# Stated goal
Count the rows that contain the string "diamond", matching case exactly, and give only the number.

Stored rows:
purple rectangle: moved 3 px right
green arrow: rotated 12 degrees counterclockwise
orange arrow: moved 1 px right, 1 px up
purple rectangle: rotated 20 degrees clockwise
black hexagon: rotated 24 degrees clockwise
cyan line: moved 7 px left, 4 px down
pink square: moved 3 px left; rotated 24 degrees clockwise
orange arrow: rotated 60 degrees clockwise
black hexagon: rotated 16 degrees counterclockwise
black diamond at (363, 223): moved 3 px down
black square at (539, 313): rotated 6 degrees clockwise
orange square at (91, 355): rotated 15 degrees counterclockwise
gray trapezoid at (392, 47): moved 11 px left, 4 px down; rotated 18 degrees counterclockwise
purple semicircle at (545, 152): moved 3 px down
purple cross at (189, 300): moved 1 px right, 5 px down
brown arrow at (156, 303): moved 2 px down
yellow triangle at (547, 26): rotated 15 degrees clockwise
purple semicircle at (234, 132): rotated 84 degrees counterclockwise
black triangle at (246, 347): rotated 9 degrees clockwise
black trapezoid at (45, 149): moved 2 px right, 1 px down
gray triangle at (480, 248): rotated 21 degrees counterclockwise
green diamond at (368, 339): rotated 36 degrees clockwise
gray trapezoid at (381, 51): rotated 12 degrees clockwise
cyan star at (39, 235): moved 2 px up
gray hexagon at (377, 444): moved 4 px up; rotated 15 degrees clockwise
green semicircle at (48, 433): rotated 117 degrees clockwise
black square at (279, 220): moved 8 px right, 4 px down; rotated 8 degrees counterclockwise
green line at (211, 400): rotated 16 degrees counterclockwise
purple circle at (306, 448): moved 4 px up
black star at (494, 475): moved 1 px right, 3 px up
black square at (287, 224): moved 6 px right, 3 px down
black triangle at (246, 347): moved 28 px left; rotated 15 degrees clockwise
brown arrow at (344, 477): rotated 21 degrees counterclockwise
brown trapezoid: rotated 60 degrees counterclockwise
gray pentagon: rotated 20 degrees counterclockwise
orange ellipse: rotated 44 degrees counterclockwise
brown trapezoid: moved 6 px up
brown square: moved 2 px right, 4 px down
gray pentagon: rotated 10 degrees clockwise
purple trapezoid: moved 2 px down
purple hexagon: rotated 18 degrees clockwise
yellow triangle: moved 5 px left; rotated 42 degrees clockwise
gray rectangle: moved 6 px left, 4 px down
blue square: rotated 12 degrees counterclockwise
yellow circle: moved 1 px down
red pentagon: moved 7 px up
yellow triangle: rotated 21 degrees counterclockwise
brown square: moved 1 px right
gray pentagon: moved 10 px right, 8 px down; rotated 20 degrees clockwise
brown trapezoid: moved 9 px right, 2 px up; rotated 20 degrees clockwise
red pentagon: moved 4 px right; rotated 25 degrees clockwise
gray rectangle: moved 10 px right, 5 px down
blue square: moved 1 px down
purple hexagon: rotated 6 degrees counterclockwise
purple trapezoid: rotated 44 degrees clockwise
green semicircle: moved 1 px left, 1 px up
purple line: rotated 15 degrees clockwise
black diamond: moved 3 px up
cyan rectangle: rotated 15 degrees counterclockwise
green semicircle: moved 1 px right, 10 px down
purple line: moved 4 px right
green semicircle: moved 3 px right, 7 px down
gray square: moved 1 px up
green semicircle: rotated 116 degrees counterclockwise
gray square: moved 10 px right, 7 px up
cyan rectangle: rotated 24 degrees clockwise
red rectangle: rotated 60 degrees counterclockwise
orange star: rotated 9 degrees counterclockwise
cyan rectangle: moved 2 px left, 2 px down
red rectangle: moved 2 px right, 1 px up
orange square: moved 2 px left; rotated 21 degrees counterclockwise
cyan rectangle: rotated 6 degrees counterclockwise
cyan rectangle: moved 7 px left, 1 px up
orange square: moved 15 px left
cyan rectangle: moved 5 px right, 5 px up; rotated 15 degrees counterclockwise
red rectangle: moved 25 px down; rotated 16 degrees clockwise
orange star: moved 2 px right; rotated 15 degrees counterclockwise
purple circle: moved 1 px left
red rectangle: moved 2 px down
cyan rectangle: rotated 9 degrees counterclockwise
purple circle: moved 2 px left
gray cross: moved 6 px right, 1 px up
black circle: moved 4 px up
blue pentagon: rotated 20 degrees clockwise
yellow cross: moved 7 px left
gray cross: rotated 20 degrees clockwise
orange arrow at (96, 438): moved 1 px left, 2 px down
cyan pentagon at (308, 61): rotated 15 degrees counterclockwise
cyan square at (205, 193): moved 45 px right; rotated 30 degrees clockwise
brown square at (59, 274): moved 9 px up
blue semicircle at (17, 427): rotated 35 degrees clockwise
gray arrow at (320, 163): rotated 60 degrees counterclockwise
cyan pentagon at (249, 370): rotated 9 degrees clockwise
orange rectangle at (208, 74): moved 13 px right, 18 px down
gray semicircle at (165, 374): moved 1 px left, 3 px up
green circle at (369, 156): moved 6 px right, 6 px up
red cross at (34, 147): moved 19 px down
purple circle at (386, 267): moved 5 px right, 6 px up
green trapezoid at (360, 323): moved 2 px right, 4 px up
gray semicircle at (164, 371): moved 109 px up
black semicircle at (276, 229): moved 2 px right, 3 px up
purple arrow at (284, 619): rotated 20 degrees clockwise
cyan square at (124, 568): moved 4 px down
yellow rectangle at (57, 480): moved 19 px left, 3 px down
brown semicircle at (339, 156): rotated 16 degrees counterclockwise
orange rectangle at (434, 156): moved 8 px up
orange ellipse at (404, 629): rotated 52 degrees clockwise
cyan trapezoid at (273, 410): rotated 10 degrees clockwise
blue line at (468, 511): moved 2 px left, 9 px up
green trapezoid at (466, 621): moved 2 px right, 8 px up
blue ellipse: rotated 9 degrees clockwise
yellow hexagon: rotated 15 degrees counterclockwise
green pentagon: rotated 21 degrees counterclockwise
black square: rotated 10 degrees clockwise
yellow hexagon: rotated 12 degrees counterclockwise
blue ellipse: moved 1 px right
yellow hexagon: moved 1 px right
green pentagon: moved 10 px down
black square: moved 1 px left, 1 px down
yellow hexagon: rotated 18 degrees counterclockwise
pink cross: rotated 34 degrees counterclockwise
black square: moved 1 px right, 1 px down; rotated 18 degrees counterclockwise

# Response to this task
3